Look for the line containing "(218, 335) = (370, 278): none" in the records below. Then output it and all the lines that follow, exactly and without any others.
****************************************
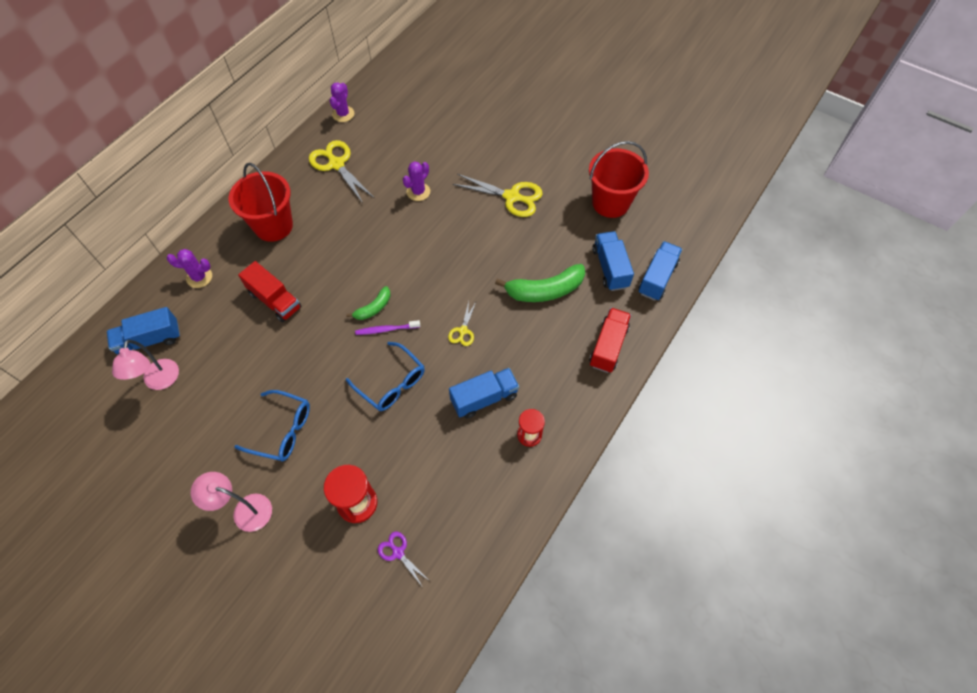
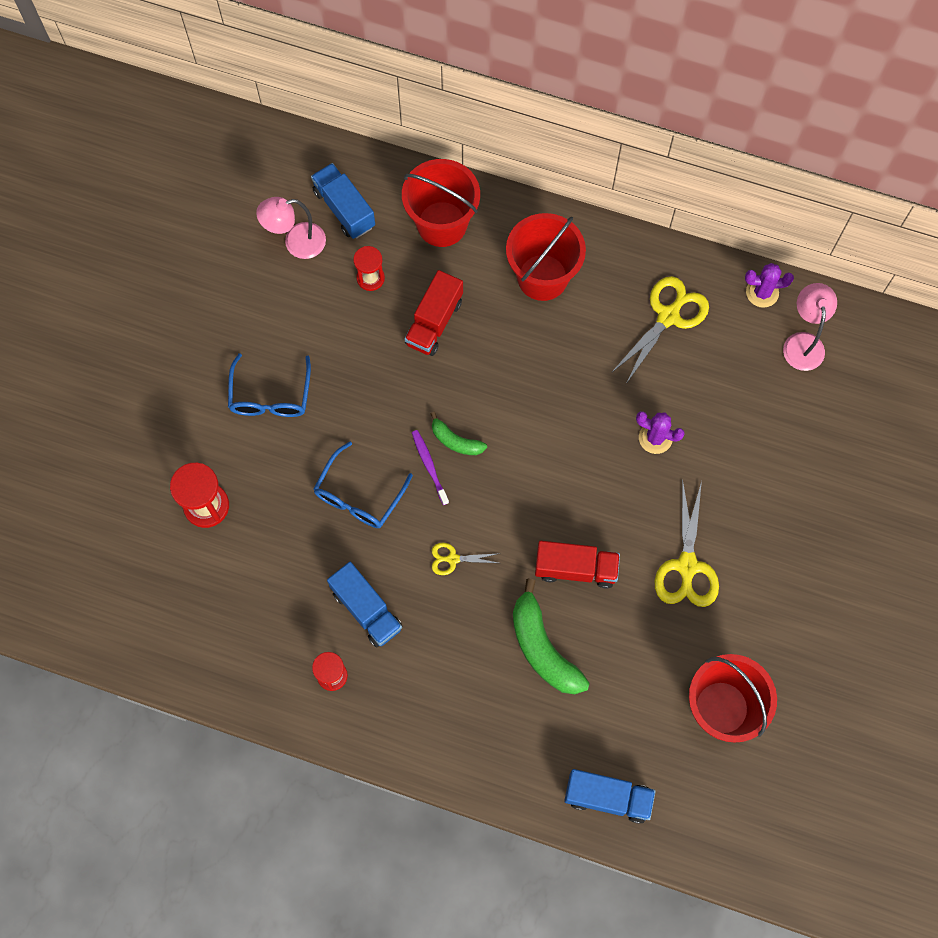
camera: 75 degrees right, 10 degrees up
(199, 277) = (442, 224): purple cactus -> red bucket
(218, 335) = (370, 278): none -> red hourglass
(245, 510) = (173, 393): pink lamp -> pink lamp (803, 342)
(398, 552) = (162, 566): purple scissors -> none
(608, 346) = (480, 749): red truck -> red truck (575, 569)
(610, 268) = (605, 728): blue truck -> none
****************************************
→ EXERCISE RESULT:
(218, 335) = (370, 278): none -> red hourglass
(245, 510) = (173, 393): pink lamp -> pink lamp (803, 342)
(398, 552) = (162, 566): purple scissors -> none
(608, 346) = (480, 749): red truck -> red truck (575, 569)
(610, 268) = (605, 728): blue truck -> none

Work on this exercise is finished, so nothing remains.